**Directions**
Please retype the data below exactly, stopping after the line with "[(0,556),(25,556),(25,541),(10,541),(10,553),(0,552),(0,556)]" and skipping every picture.

**Object outline coordinate data**
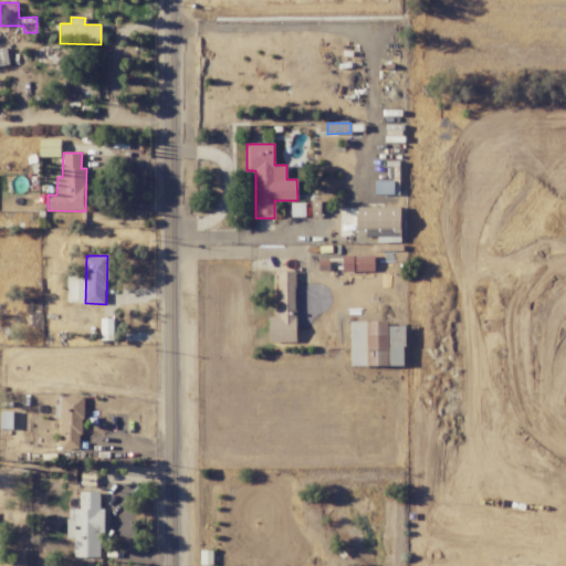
[(375,271),(374,255),(342,257),(342,272),(375,271)]
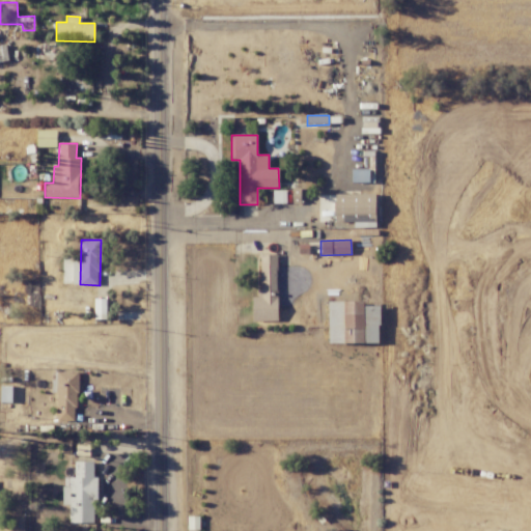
[(259,254),(260,297),(252,298),(253,322),(278,320),(277,254),(259,254)]
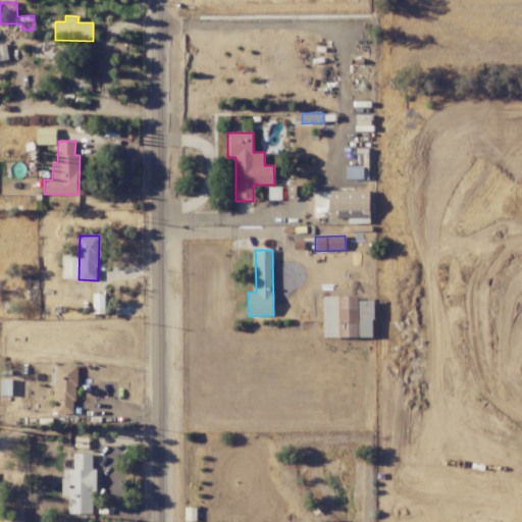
[(77,279),(79,253),(71,253),(70,279),(77,279)]
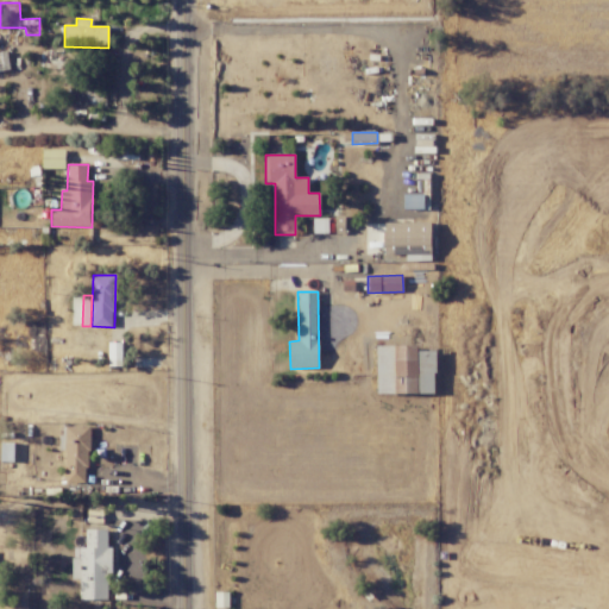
[(435,351),(418,351),(418,345),(377,345),(377,394),(435,394),(435,351)]
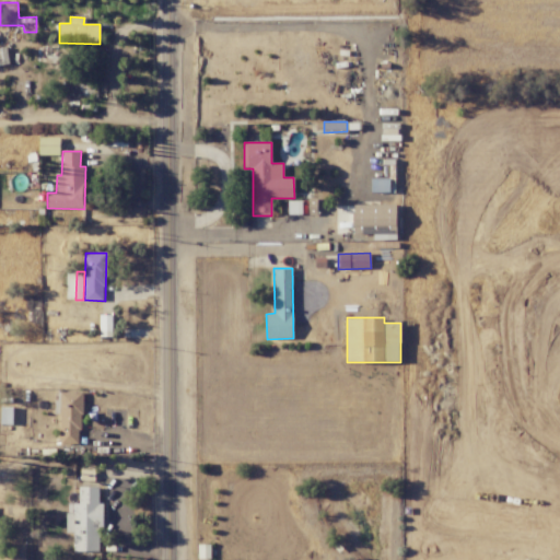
[(60,444),(82,443),(82,392),(59,392),(60,444)]
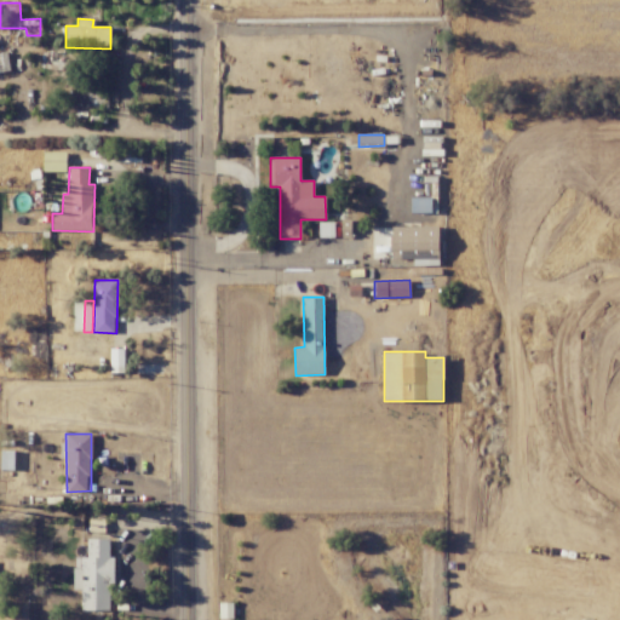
[(112,539),(87,539),(87,557),(81,557),(81,568),(73,568),(73,590),(81,590),(81,610),(112,610),(112,539)]
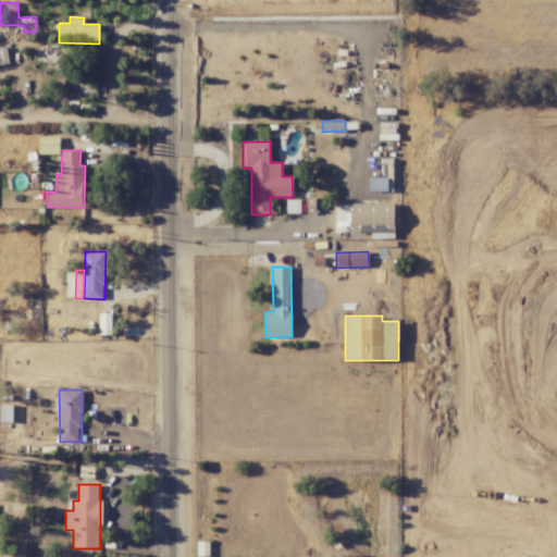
[(0,556),(25,556),(25,541),(10,541),(10,553),(0,552),(0,556)]
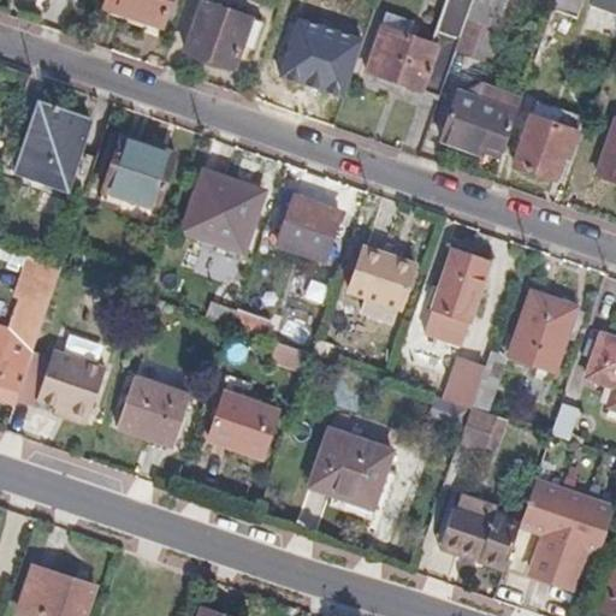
[(163,31),(172,0),(108,0),(107,4),(144,17),(143,24),(163,31)]
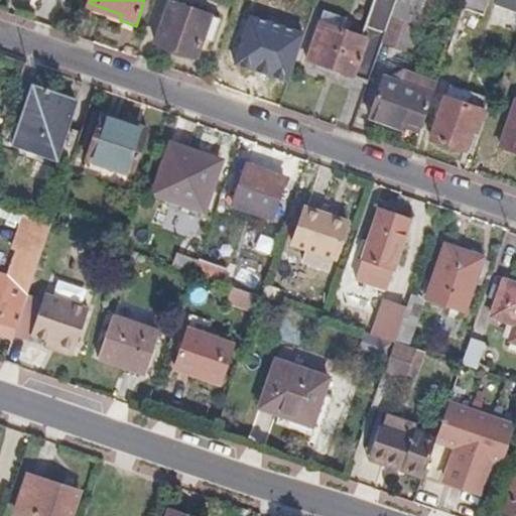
[(221,16),(211,13),(171,0),(169,0),(154,43),(196,57),(204,35),(214,38),(221,16)]
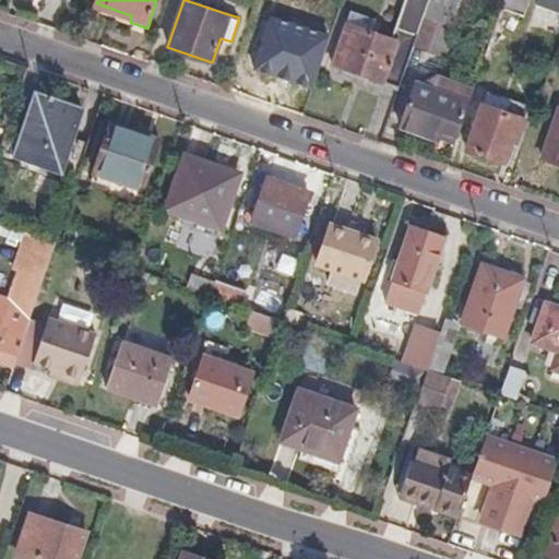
[(335,67),(397,90),(413,44),(423,14),(427,0),(402,0),(388,45),(368,37),(377,16),(355,9),(347,31),(335,67)]
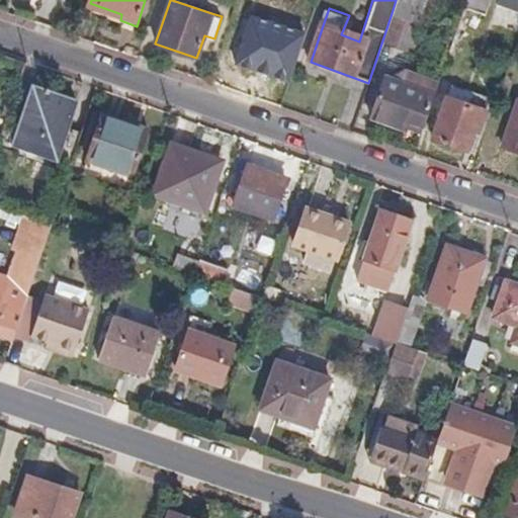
[(396,0),(392,13),(415,20),(416,19),(422,0),(396,0)]
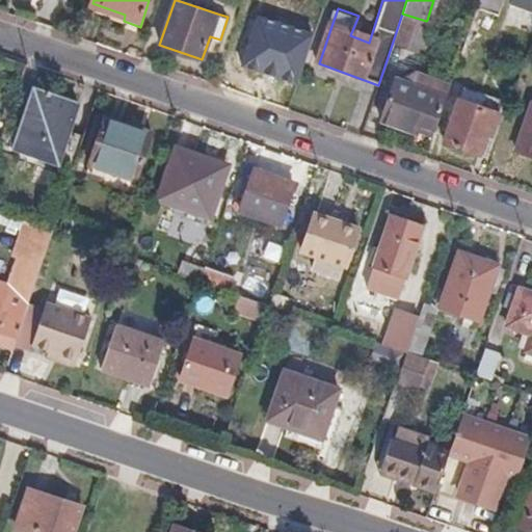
[(503,0),(480,0),(479,5),(499,11),(503,0)]
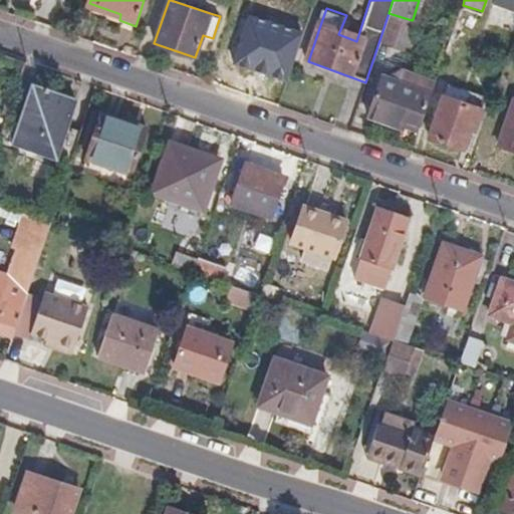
[(513,9),(513,0),(493,0),(493,1),(513,9)]
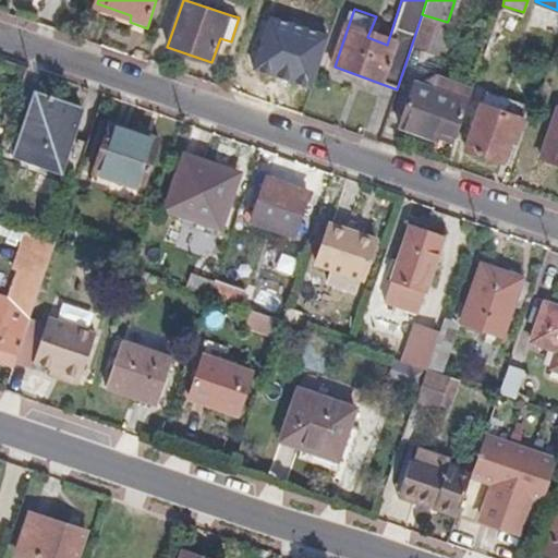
[(422,14),(412,44),(451,57),(457,46),(452,44),(459,24),(448,21),(447,22),(422,14)]
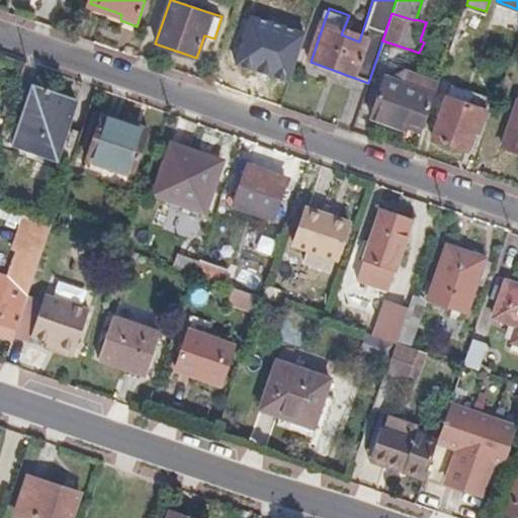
[(398,83),(433,96),(440,79),(404,66),(398,83)]
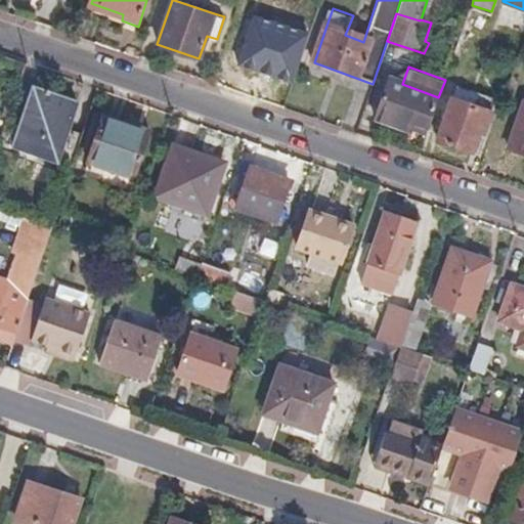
[(411,126),(426,132),(438,97),(402,84),(387,79),(373,120),(408,133),(411,126)]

**Reply**
[(375,271),(374,255),(342,257),(342,272),(375,271)]
[(259,254),(260,297),(252,298),(253,322),(278,320),(277,254),(259,254)]
[(77,279),(79,253),(71,253),(70,279),(77,279)]
[(435,351),(418,351),(418,345),(377,345),(377,394),(435,394),(435,351)]
[(60,444),(82,443),(82,392),(59,392),(60,444)]
[(112,539),(87,539),(87,557),(81,557),(81,568),(73,568),(73,590),(81,590),(81,610),(112,610),(112,539)]
[(0,556),(25,556),(25,541),(10,541),(10,553),(0,552),(0,556)]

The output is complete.